* [What you need to do] Please swap "Boundaried" for "Bordered" in the lines from the one with "Bounded by W" through the last line, and give only those lines back with nothing else changed.

* [Recorded data]
═══

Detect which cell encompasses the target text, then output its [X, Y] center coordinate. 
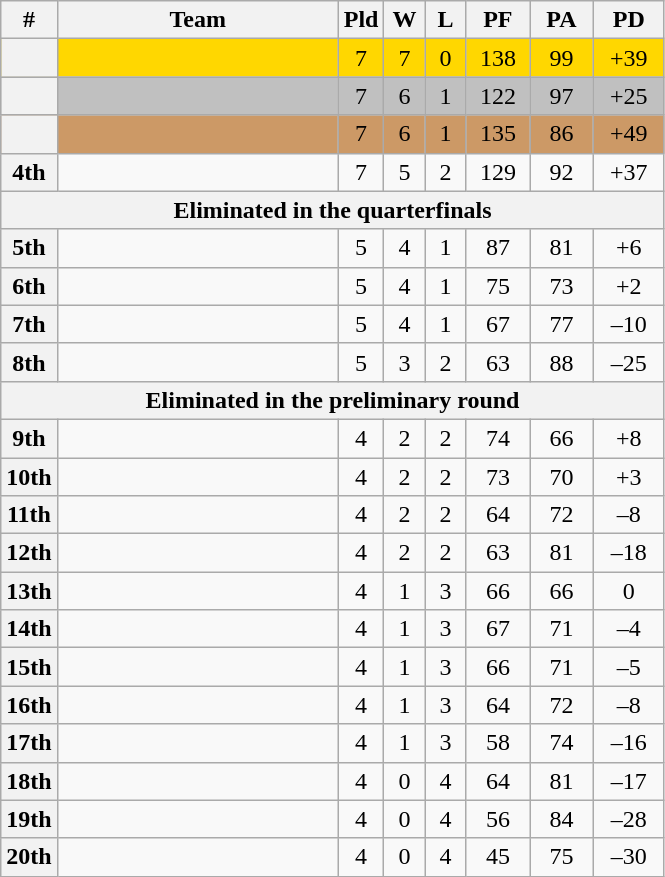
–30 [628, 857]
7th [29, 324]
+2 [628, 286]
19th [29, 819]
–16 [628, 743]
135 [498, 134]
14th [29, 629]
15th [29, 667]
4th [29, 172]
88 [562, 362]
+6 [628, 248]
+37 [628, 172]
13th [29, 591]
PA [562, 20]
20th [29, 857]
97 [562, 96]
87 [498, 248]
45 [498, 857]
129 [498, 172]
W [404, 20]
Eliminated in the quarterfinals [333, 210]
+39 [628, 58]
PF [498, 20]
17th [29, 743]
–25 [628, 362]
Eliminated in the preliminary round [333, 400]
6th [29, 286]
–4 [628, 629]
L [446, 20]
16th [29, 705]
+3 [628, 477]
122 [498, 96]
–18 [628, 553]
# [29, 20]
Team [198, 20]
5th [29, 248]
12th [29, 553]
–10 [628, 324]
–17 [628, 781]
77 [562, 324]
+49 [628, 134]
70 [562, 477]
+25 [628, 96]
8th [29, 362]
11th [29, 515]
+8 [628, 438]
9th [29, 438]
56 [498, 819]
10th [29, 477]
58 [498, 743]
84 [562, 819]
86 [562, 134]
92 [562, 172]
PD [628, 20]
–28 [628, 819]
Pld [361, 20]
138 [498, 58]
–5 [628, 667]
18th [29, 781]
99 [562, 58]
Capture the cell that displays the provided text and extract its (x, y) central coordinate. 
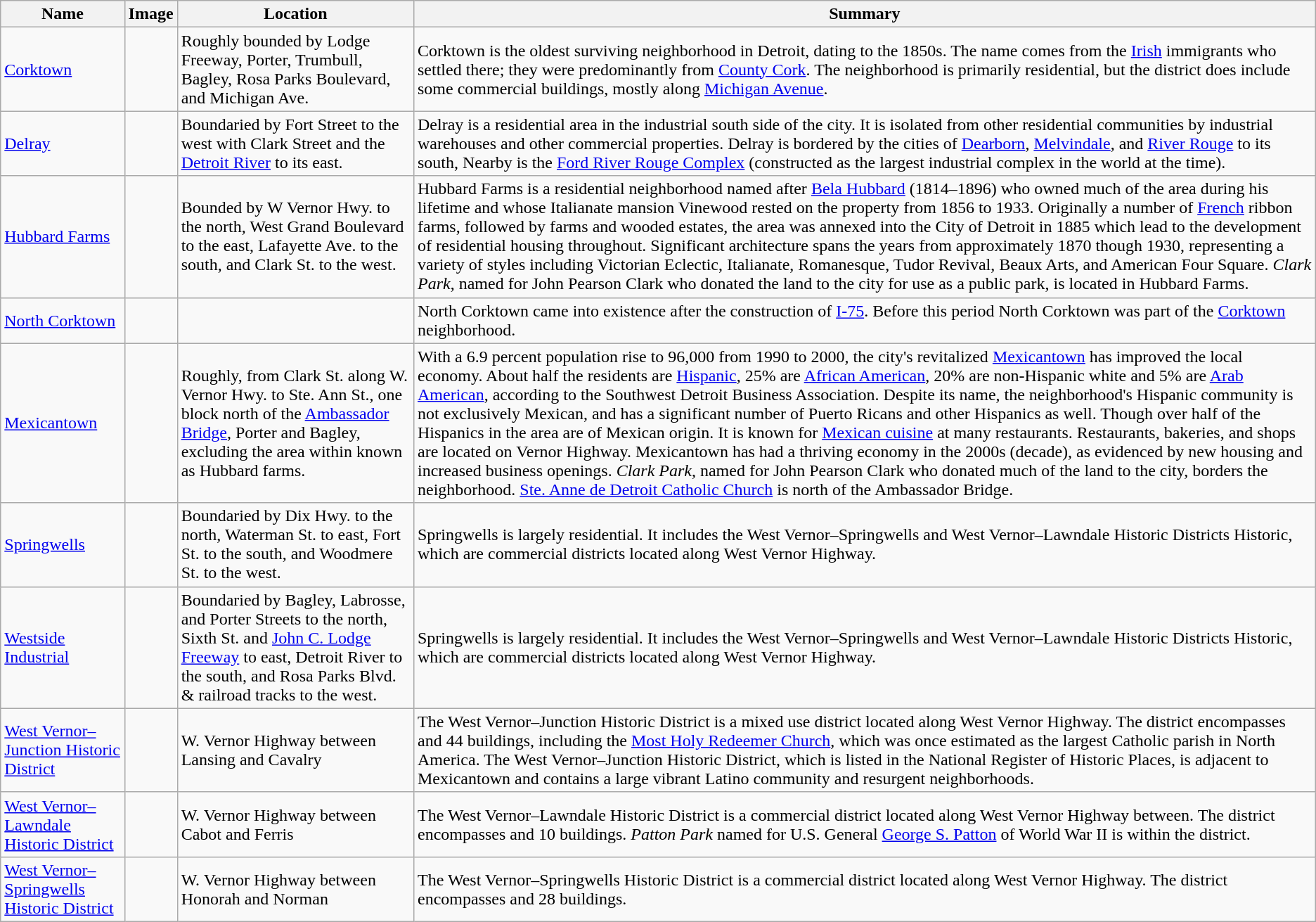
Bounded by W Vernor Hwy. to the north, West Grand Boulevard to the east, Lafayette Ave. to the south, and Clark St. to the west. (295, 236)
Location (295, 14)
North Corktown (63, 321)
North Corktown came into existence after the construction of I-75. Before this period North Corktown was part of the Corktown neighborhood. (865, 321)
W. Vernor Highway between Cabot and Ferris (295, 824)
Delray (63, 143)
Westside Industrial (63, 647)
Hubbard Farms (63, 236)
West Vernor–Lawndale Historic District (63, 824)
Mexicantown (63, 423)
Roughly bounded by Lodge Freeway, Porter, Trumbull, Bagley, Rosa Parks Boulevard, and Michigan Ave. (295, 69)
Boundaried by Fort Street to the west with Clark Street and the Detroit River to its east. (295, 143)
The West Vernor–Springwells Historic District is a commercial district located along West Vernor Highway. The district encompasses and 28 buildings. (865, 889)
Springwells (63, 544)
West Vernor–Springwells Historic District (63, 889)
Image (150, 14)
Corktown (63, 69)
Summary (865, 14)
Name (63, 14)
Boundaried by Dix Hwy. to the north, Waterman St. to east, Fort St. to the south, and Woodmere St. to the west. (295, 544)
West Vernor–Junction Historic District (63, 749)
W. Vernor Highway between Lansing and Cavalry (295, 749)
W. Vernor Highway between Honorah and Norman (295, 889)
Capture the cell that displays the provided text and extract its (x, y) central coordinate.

═══

* [Solution for this task]
Bounded by W Vernor Hwy. to the north, West Grand Boulevard to the east, Lafayette Ave. to the south, and Clark St. to the west. (295, 236)
Location (295, 14)
North Corktown (63, 321)
North Corktown came into existence after the construction of I-75. Before this period North Corktown was part of the Corktown neighborhood. (865, 321)
W. Vernor Highway between Cabot and Ferris (295, 824)
Delray (63, 143)
Westside Industrial (63, 647)
Hubbard Farms (63, 236)
West Vernor–Lawndale Historic District (63, 824)
Mexicantown (63, 423)
Roughly bounded by Lodge Freeway, Porter, Trumbull, Bagley, Rosa Parks Boulevard, and Michigan Ave. (295, 69)
Bordered by Fort Street to the west with Clark Street and the Detroit River to its east. (295, 143)
The West Vernor–Springwells Historic District is a commercial district located along West Vernor Highway. The district encompasses and 28 buildings. (865, 889)
Springwells (63, 544)
West Vernor–Springwells Historic District (63, 889)
Image (150, 14)
Corktown (63, 69)
Summary (865, 14)
Name (63, 14)
Bordered by Dix Hwy. to the north, Waterman St. to east, Fort St. to the south, and Woodmere St. to the west. (295, 544)
West Vernor–Junction Historic District (63, 749)
W. Vernor Highway between Lansing and Cavalry (295, 749)
W. Vernor Highway between Honorah and Norman (295, 889)
Capture the cell that displays the provided text and extract its (x, y) central coordinate.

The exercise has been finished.